→ **Task to carry out**
Render the rows below as a numbered list, starting with the line that contains "at (156, 312)." and running through the end of the rows. Skip blank lines and leave out the pictures.

→ **Stored data**
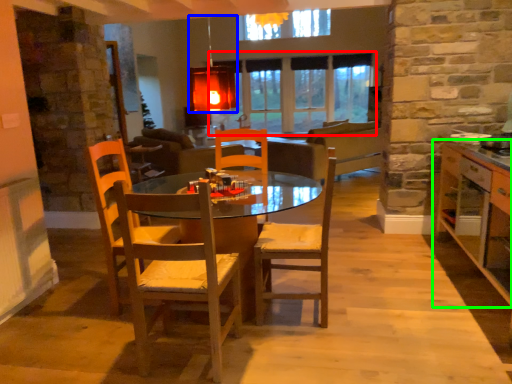
Question: Estimate the real-world distances between objects in this image. Which object is farther from window (highlighted by a red box), light fixture (highlighted by a blue box) or cabinetry (highlighted by a green box)?

Choices:
 (A) light fixture
 (B) cabinetry

Answer: (A)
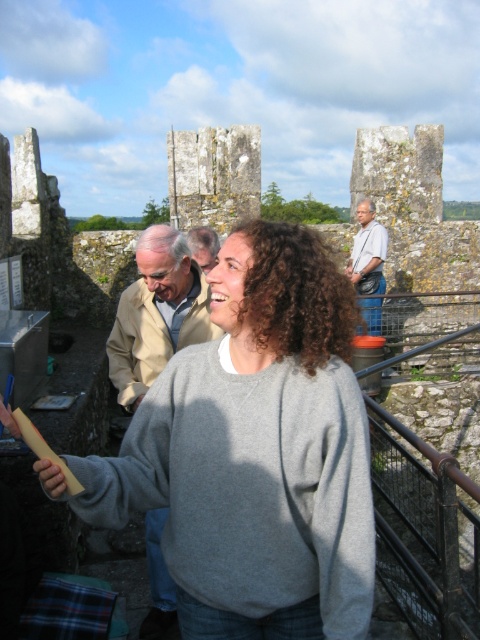
Between gray cotton sweater at center and light brown leather jacket at upper right, which one has less height?

Standing shorter between the two is light brown leather jacket at upper right.

The width and height of the screenshot is (480, 640). What do you see at coordinates (255, 452) in the screenshot?
I see `gray cotton sweater at center` at bounding box center [255, 452].

Which is in front, point (350, 397) or point (364, 211)?

Point (350, 397) is in front.

What are the coordinates of `gray cotton sweater at center` in the screenshot? It's located at (255, 452).

Who is more forward, (352, 548) or (202, 260)?

Point (352, 548) is in front.

Who is more distant from viewer, (304, 634) or (204, 260)?

The point (204, 260) is more distant.

Is point (205, 596) less distant than point (197, 250)?

Yes, it is.

Image resolution: width=480 pixels, height=640 pixels. I want to click on gray cotton sweater at center, so click(x=255, y=452).

Does light beige jacket at center appear under gray wool sweater at center?

Yes.

Measure the distance between light beige jacket at center and camera.

light beige jacket at center and camera are 76.02 feet apart from each other.

Looking at this image, who is more distant from viewer, (168,621) or (204,266)?

Positioned behind is point (204,266).

The width and height of the screenshot is (480, 640). What are the coordinates of `light beige jacket at center` in the screenshot? It's located at (156, 312).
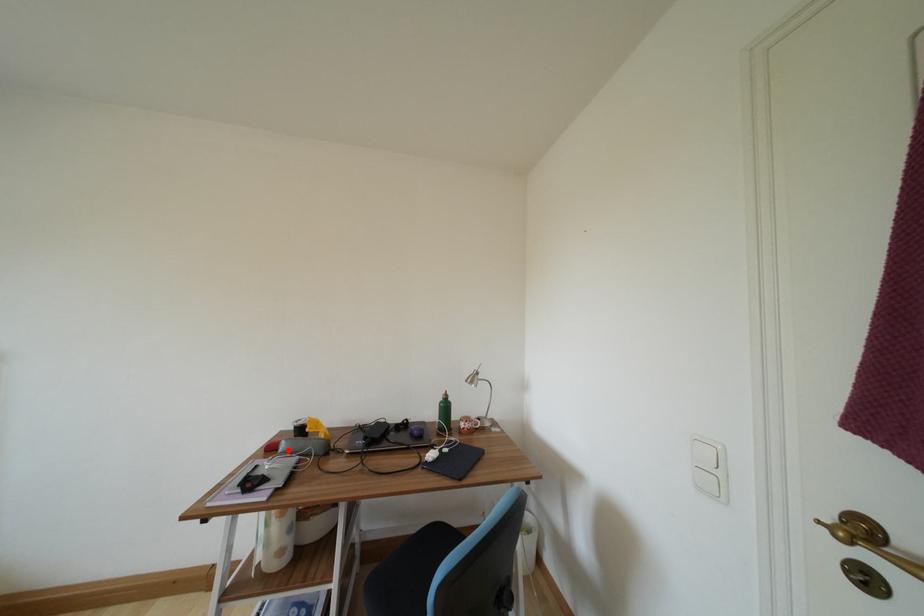
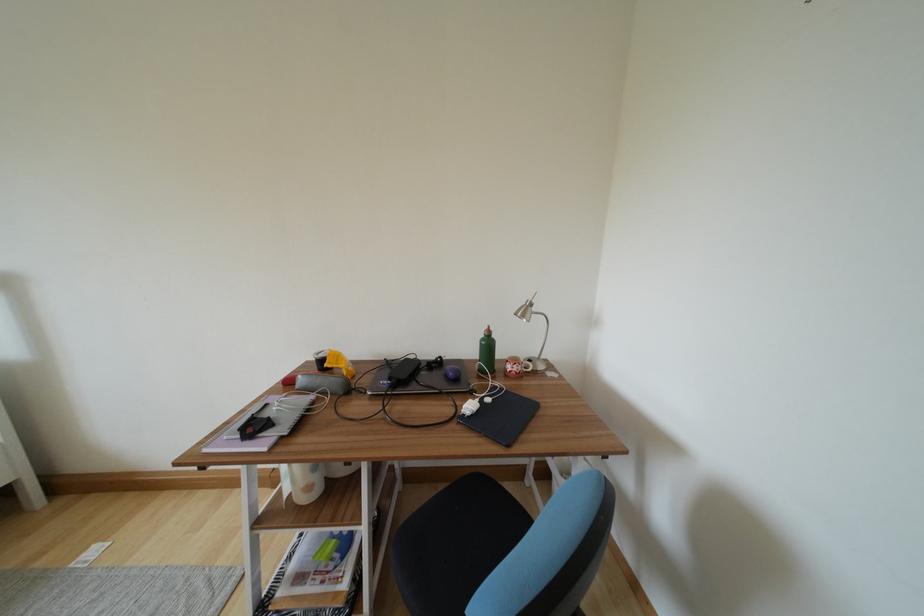
Question: I am providing you with two images of the same scene from different viewpoints. Given a red point in image1, look at the same physical point in image2. Is it:

Choices:
 (A) Closer to the viewpoint
 (B) Farther from the viewpoint

Answer: (A)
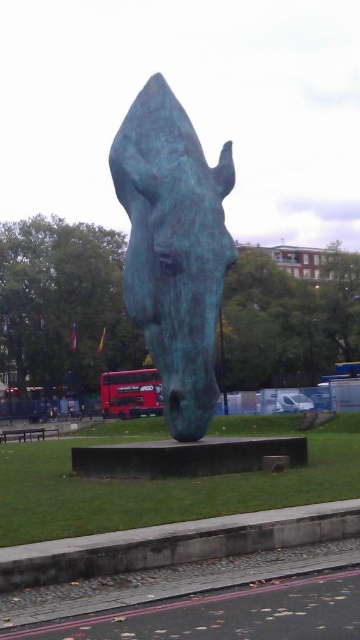
Is bronze horse head at center thinner than red metallic bus at center?

No, bronze horse head at center is not thinner than red metallic bus at center.

Is bronze horse head at center bigger than red metallic bus at center?

Yes, bronze horse head at center is bigger than red metallic bus at center.

This screenshot has height=640, width=360. Identify the location of bronze horse head at center. (173, 248).

Where is `bronze horse head at center`? bronze horse head at center is located at coordinates (173, 248).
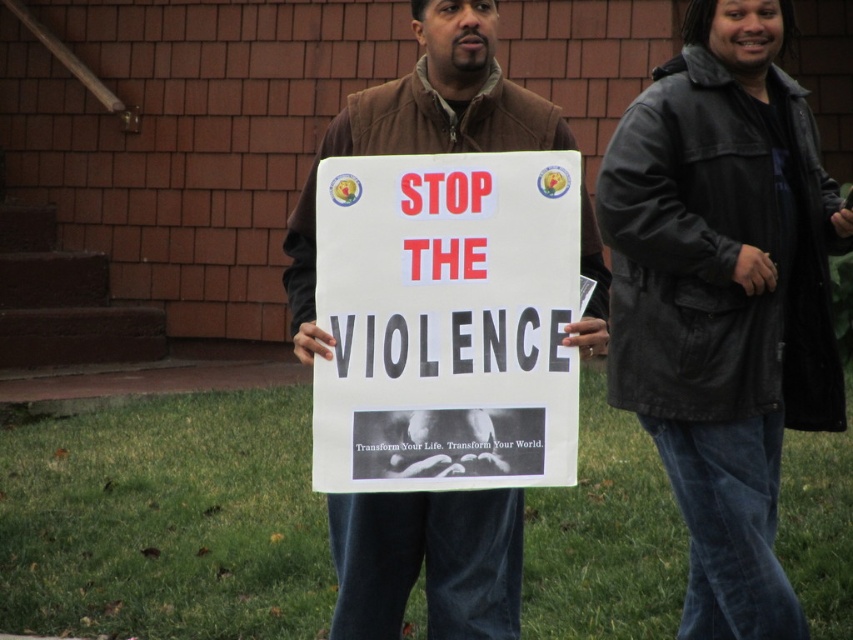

→ **Result of this exercise**
1. The width and height of the screenshot is (480, 640). What are the coordinates of `light beige jacket at center` in the screenshot? It's located at (156, 312).
2. Question: I am providing you with two images of the same scene from different viewpoints. Given a red point in image1, look at the same physical point in image2. Is it:
3. Choices:
4.  (A) Closer to the viewpoint
5.  (B) Farther from the viewpoint
6. Answer: (A)
7. Is bronze horse head at center thinner than red metallic bus at center?
8. No, bronze horse head at center is not thinner than red metallic bus at center.
9. Is bronze horse head at center bigger than red metallic bus at center?
10. Yes, bronze horse head at center is bigger than red metallic bus at center.
11. This screenshot has height=640, width=360. Identify the location of bronze horse head at center. (173, 248).
12. Where is `bronze horse head at center`? bronze horse head at center is located at coordinates (173, 248).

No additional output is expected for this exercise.